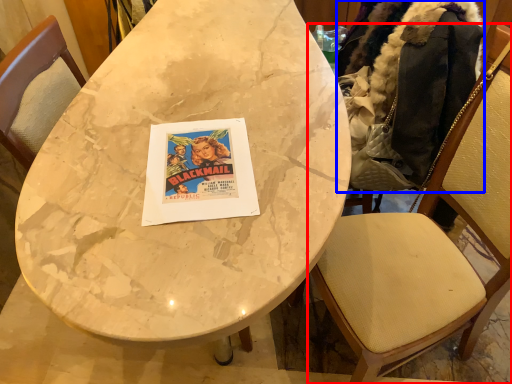
Question: Among these objects, which one is nearest to the camera, chair (highlighted by a red box) or jacket (highlighted by a blue box)?

Choices:
 (A) chair
 (B) jacket

Answer: (A)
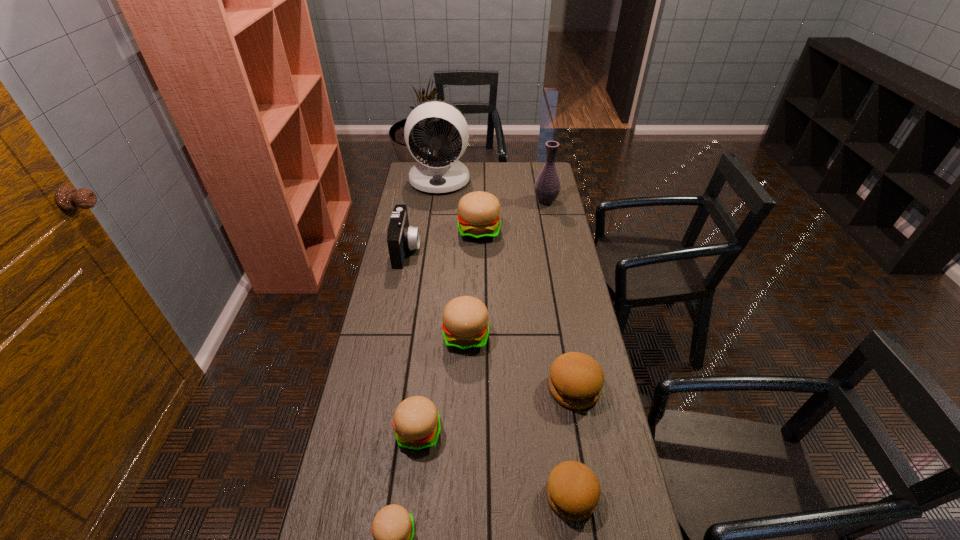
Where is `unoccupied position between the fourth nearest object and the farthest hamburger`? Image resolution: width=960 pixels, height=540 pixels. unoccupied position between the fourth nearest object and the farthest hamburger is located at coordinates (527, 309).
• • • •
### WHAT YOU WILL DO
Return each line of the records that contains the word "chair".

### ANSWER TO THE EXERCISE
Question: Among these objects, which one is nearest to the camera, chair (highlighted by a red box) or jacket (highlighted by a blue box)?
 (A) chair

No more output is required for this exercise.